(Directions) Repeat exactly, and only, the lines of the entries below from the one with "green square: (31, 367) -> (20, 360), moved" through the one with "orange semicircle: (57, 26)", both ends included.

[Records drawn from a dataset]
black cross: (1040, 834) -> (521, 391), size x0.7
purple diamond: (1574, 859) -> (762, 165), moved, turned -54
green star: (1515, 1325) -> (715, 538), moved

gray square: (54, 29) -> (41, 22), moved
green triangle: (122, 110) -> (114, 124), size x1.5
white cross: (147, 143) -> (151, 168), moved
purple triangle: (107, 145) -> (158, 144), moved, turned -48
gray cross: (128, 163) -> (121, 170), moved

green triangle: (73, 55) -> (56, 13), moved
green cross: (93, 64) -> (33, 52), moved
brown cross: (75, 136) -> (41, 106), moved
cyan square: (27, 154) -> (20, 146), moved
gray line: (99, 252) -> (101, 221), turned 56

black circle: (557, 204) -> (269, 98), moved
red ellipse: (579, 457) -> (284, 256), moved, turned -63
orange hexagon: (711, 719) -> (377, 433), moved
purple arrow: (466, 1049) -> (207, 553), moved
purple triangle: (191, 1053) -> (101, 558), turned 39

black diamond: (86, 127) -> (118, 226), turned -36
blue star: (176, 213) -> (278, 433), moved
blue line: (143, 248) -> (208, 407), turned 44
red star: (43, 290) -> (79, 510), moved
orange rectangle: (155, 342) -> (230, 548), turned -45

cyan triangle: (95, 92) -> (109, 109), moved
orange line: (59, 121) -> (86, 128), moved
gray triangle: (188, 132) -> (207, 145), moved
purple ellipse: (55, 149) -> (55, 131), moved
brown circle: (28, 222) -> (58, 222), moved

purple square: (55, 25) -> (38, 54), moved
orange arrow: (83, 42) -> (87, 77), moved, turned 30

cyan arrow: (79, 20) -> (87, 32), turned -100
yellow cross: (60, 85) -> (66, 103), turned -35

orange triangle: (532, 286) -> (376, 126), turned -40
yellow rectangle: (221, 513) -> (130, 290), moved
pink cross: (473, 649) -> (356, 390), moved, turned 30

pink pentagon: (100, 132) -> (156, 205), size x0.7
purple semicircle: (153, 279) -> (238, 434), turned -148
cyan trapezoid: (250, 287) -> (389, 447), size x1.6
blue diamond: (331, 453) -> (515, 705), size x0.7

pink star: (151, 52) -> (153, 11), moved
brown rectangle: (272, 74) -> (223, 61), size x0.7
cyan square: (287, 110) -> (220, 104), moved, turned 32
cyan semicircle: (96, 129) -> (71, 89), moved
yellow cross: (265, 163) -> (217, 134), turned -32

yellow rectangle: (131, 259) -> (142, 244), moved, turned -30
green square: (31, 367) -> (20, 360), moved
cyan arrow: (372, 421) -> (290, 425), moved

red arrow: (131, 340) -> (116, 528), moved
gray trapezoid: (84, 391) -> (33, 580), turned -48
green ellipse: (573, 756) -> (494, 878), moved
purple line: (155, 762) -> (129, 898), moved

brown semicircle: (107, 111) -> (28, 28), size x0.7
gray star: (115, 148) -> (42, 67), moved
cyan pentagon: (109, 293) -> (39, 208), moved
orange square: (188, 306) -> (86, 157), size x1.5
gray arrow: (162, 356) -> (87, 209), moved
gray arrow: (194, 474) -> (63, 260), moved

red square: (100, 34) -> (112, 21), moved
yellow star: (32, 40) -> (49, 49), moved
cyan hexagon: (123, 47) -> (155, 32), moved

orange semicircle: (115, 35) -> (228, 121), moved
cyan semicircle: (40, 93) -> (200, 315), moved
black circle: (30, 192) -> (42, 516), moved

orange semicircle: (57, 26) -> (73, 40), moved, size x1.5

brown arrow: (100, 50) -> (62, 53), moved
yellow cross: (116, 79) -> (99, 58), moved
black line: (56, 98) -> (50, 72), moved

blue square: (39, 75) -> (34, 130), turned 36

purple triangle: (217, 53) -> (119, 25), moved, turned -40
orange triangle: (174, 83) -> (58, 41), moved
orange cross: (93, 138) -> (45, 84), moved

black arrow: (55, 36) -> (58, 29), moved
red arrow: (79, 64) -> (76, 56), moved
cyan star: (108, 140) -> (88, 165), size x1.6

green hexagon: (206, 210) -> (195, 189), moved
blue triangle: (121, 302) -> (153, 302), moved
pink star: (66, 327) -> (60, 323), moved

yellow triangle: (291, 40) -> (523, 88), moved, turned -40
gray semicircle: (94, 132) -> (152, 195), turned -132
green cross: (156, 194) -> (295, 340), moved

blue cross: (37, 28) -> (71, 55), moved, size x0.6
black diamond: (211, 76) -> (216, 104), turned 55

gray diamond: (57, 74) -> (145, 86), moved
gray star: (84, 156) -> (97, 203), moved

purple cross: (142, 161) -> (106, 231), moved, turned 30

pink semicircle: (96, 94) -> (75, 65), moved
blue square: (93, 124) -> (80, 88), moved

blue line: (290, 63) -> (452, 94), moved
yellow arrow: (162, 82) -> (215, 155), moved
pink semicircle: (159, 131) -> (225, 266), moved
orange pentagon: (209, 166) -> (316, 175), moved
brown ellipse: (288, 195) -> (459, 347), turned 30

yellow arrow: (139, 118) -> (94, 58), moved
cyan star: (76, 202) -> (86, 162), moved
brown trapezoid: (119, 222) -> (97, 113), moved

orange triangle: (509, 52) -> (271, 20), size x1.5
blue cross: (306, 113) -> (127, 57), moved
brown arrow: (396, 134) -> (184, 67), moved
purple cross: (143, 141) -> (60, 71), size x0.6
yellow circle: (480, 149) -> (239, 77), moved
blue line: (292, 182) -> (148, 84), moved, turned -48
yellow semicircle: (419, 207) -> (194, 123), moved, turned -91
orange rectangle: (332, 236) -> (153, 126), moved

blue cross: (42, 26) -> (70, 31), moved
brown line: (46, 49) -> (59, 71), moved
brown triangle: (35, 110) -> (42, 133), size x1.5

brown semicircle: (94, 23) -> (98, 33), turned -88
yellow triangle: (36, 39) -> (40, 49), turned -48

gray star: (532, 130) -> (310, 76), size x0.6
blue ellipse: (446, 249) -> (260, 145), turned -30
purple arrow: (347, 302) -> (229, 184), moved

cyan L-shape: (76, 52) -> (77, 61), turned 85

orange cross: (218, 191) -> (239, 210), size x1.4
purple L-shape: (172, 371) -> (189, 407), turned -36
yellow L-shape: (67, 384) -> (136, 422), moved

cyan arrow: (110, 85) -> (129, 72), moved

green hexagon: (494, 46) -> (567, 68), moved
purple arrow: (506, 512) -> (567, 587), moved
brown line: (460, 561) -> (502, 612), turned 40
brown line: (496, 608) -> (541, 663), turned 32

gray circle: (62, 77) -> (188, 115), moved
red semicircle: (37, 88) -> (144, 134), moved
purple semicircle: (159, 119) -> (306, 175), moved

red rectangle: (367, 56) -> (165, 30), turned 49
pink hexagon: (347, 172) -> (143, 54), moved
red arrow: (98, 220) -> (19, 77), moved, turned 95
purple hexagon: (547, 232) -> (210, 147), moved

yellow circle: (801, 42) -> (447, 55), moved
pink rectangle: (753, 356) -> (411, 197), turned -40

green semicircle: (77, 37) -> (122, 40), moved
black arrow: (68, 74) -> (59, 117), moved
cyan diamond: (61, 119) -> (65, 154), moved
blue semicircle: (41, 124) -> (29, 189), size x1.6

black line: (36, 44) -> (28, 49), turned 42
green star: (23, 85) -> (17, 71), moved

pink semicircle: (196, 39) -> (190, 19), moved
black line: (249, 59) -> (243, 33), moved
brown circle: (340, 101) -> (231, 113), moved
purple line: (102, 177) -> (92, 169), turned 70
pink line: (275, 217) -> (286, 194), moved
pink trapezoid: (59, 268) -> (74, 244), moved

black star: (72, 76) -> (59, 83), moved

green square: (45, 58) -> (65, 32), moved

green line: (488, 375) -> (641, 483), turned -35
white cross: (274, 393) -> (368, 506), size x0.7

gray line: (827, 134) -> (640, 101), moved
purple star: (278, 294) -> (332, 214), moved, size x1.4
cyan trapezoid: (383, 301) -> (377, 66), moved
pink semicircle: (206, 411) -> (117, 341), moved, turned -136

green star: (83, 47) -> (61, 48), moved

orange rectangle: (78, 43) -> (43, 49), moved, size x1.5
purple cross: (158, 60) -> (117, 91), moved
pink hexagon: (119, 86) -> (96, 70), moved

(Task solution)
green square: (31, 367) -> (20, 360), moved
cyan arrow: (372, 421) -> (290, 425), moved

red arrow: (131, 340) -> (116, 528), moved
gray trapezoid: (84, 391) -> (33, 580), turned -48
green ellipse: (573, 756) -> (494, 878), moved
purple line: (155, 762) -> (129, 898), moved

brown semicircle: (107, 111) -> (28, 28), size x0.7
gray star: (115, 148) -> (42, 67), moved
cyan pentagon: (109, 293) -> (39, 208), moved
orange square: (188, 306) -> (86, 157), size x1.5
gray arrow: (162, 356) -> (87, 209), moved
gray arrow: (194, 474) -> (63, 260), moved

red square: (100, 34) -> (112, 21), moved
yellow star: (32, 40) -> (49, 49), moved
cyan hexagon: (123, 47) -> (155, 32), moved

orange semicircle: (115, 35) -> (228, 121), moved
cyan semicircle: (40, 93) -> (200, 315), moved
black circle: (30, 192) -> (42, 516), moved

orange semicircle: (57, 26) -> (73, 40), moved, size x1.5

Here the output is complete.